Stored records
● ● ● ●
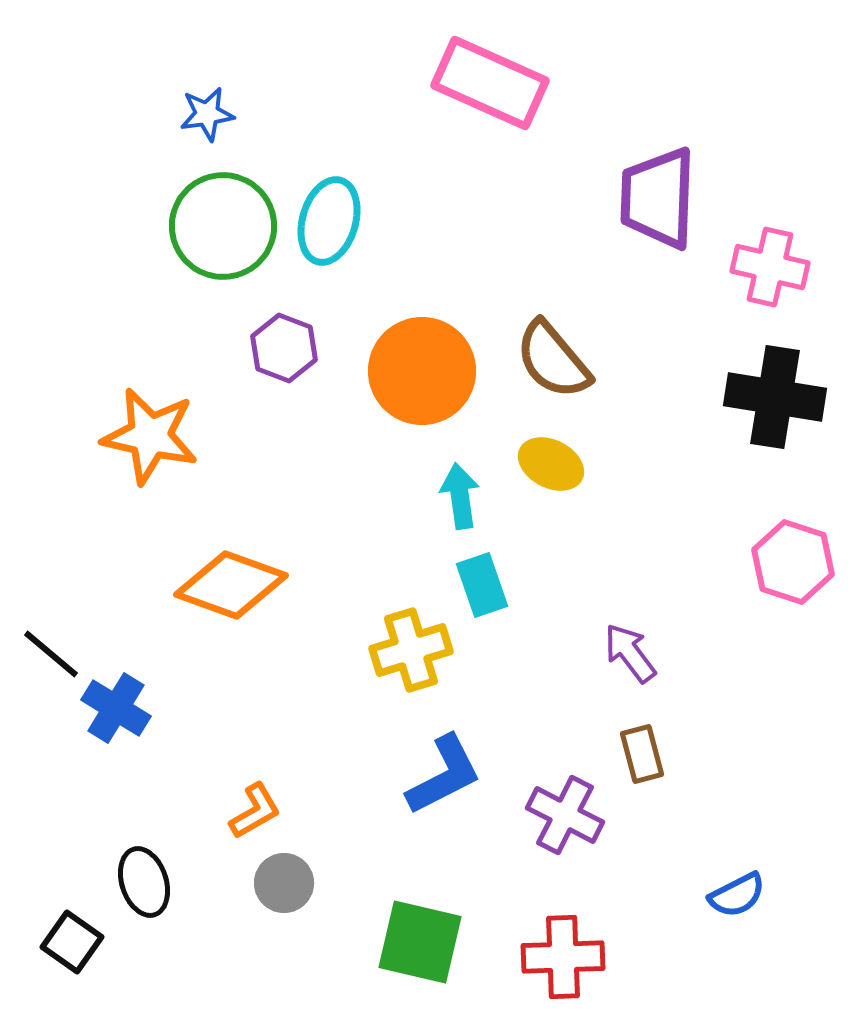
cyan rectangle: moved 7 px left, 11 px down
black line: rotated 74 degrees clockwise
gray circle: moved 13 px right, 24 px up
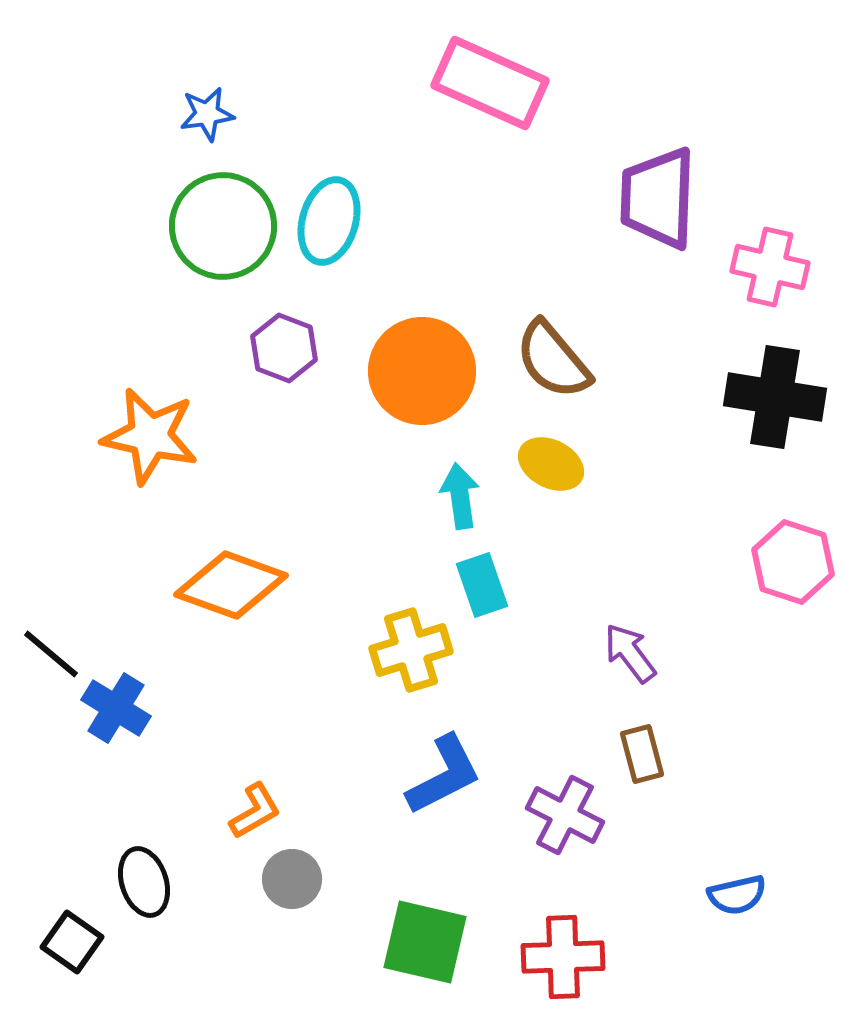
gray circle: moved 8 px right, 4 px up
blue semicircle: rotated 14 degrees clockwise
green square: moved 5 px right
● ● ● ●
*Written task*
Rename "gray circle" to "silver disk" throughout the rows above, changing nothing else, and leave out the pictures.

*Written response*
cyan rectangle: moved 7 px left, 11 px down
black line: rotated 74 degrees clockwise
silver disk: moved 13 px right, 24 px up
silver disk: moved 8 px right, 4 px up
blue semicircle: rotated 14 degrees clockwise
green square: moved 5 px right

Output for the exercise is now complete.